> **Given exercise**: Rewrite the lines of the records with every "none" changed to "missing" and all else left as it is. Leave the pictures out of your answer.

## Begin

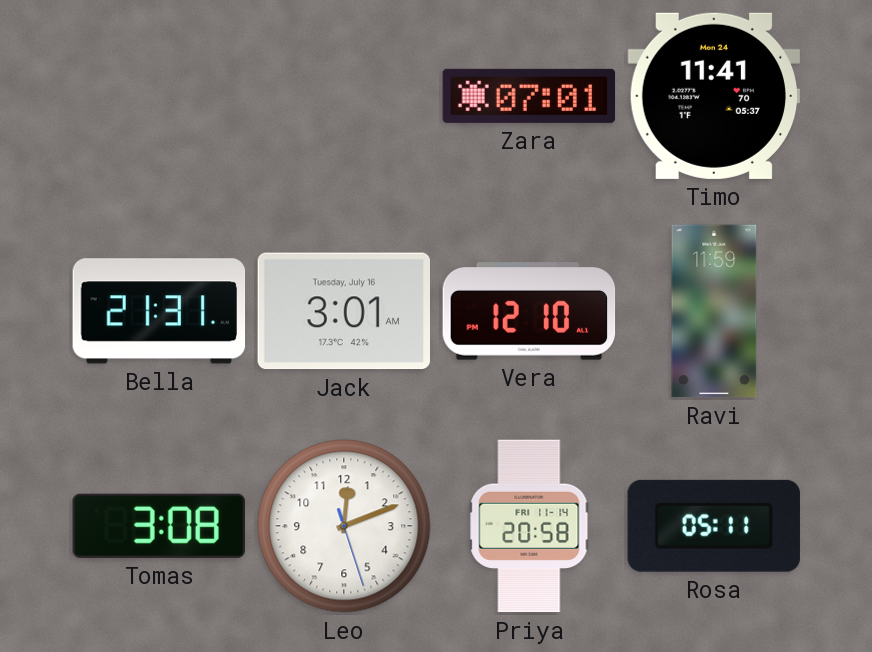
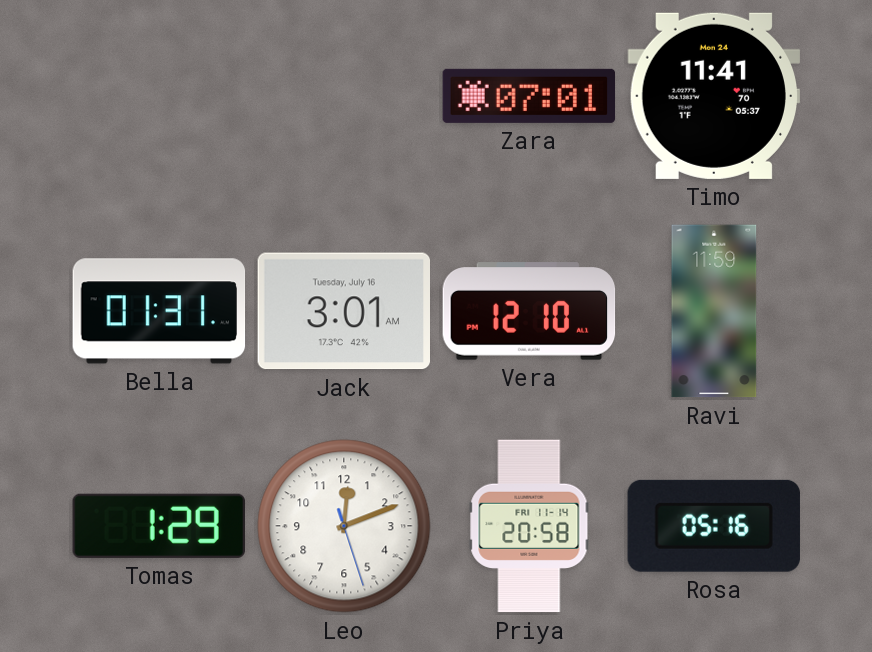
Bella: 21:31 -> 01:31
Tomas: 3:08 -> 1:29
Rosa: 05:11 -> 05:16
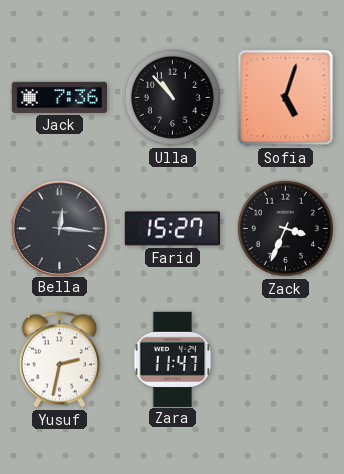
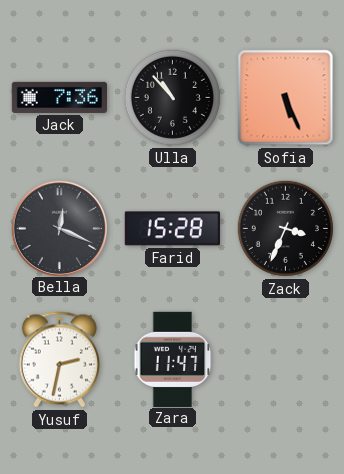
Sofia: 5:03 -> 5:26
Bella: 12:16 -> 12:19
Farid: 15:27 -> 15:28
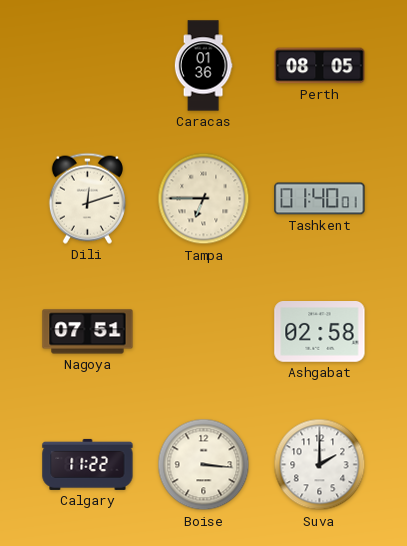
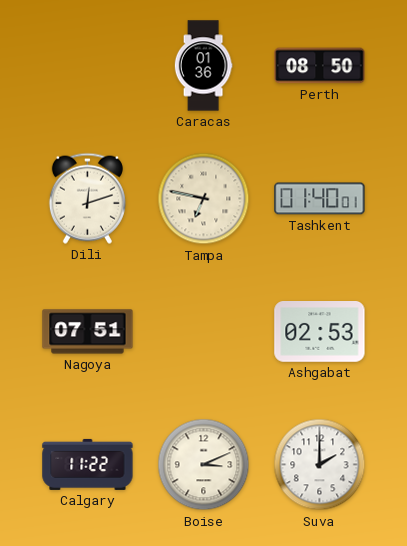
Perth: 08:05 -> 08:50
Tampa: 6:45 -> 6:47
Ashgabat: 02:58 -> 02:53
Boise: 3:16 -> 3:11
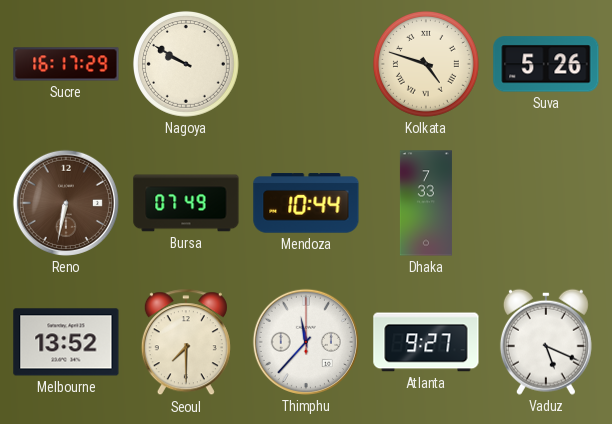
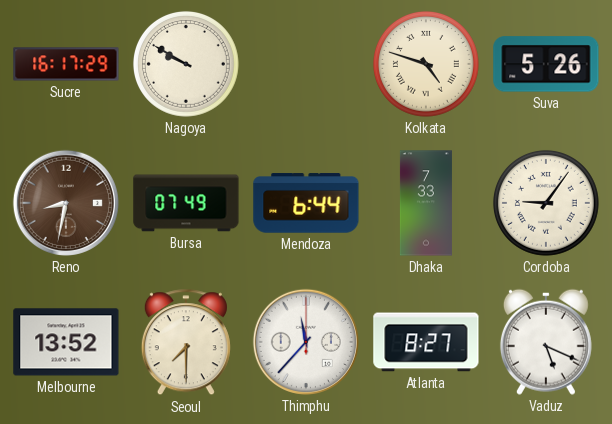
Reno: 6:32 -> 8:32
Mendoza: 10:44 -> 6:44
Cordoba: none -> 9:06
Atlanta: 9:27 -> 8:27
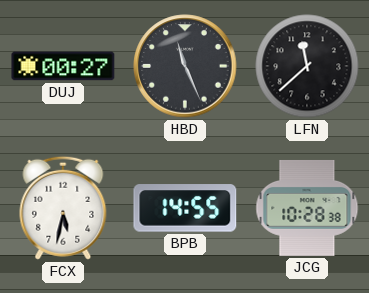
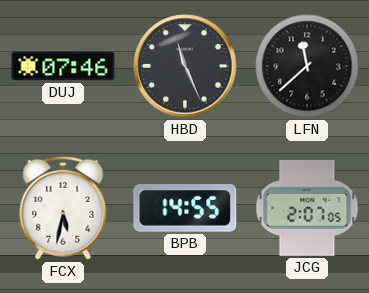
DUJ: 00:27 -> 07:46
JCG: 10:28 -> 2:07
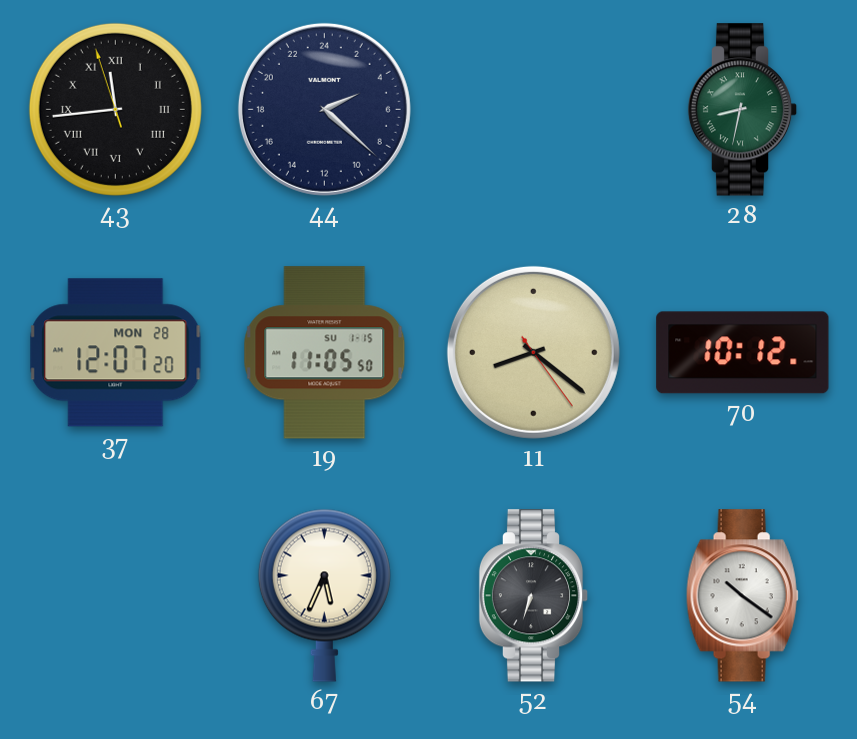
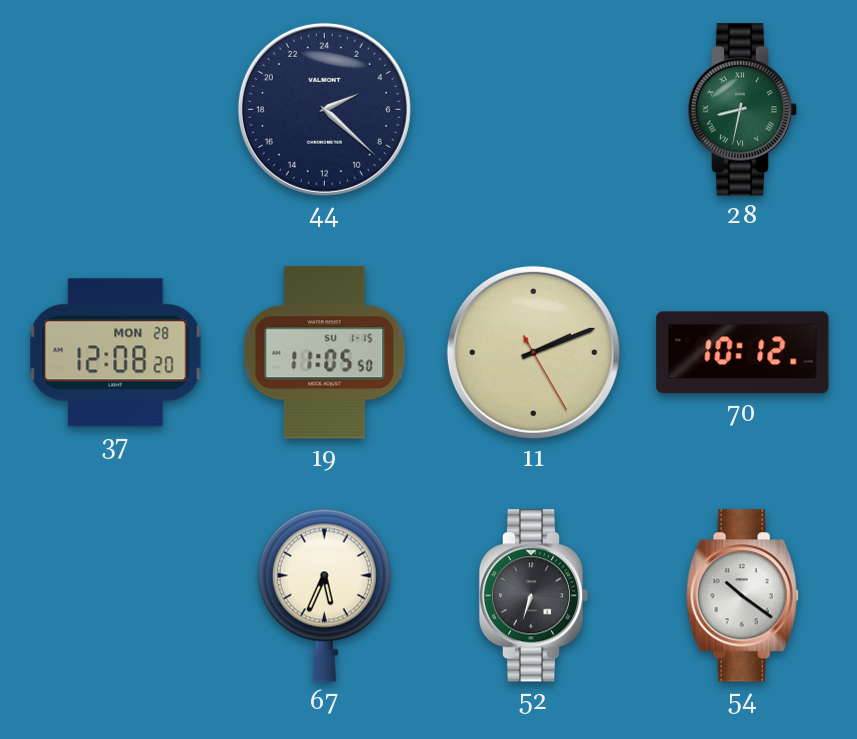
43: 11:43 -> none
37: 12:07 -> 12:08
11: 8:21 -> 2:11
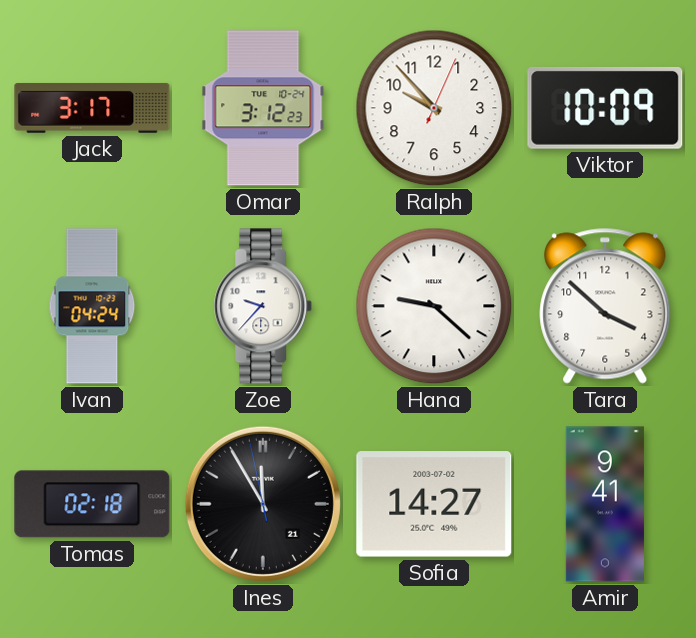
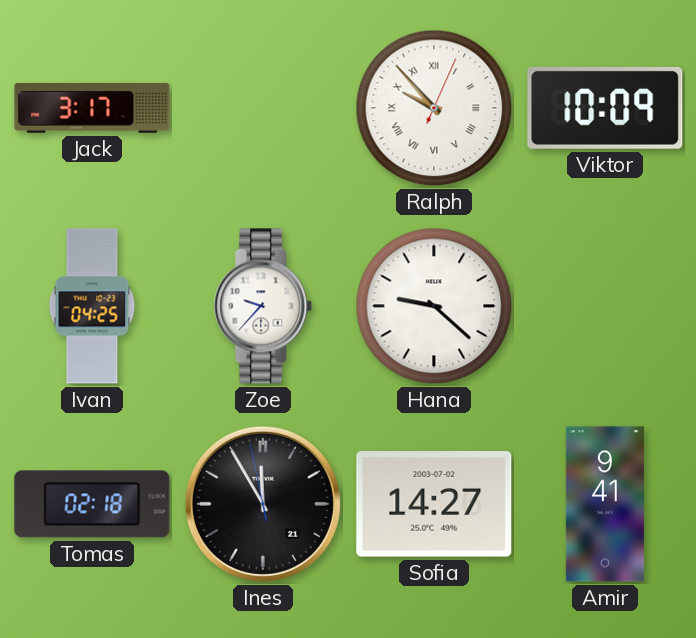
Omar: 3:12 -> none
Ralph numerals: Arabic -> Roman
Ivan: 04:24 -> 04:25
Tara: 3:52 -> none
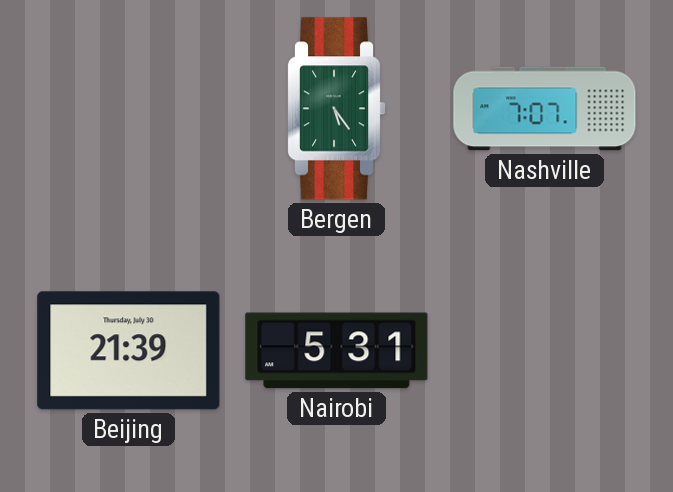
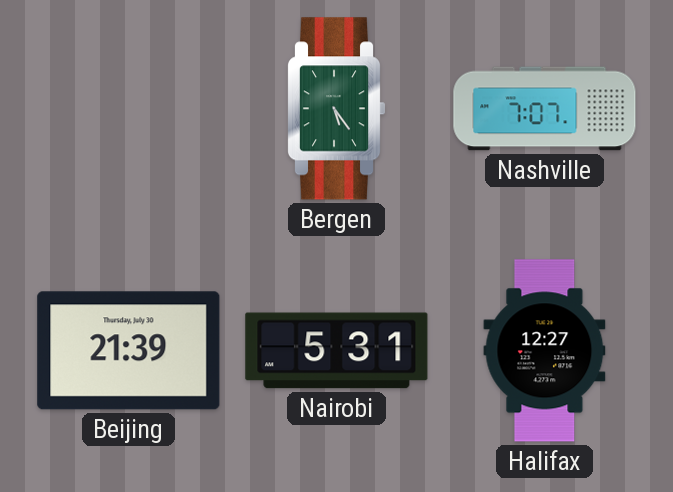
Halifax: none -> 12:27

## End

> **Correct response**:
Bella: 21:31 -> 01:31
Tomas: 3:08 -> 1:29
Rosa: 05:11 -> 05:16
Sofia: 5:03 -> 5:26
Bella: 12:16 -> 12:19
Farid: 15:27 -> 15:28
Perth: 08:05 -> 08:50
Tampa: 6:45 -> 6:47
Ashgabat: 02:58 -> 02:53
Boise: 3:16 -> 3:11
Reno: 6:32 -> 8:32
Mendoza: 10:44 -> 6:44
Cordoba: missing -> 9:06
Atlanta: 9:27 -> 8:27
DUJ: 00:27 -> 07:46
JCG: 10:28 -> 2:07
43: 11:43 -> missing
37: 12:07 -> 12:08
11: 8:21 -> 2:11
Omar: 3:12 -> missing
Ralph numerals: Arabic -> Roman
Ivan: 04:24 -> 04:25
Tara: 3:52 -> missing
Halifax: missing -> 12:27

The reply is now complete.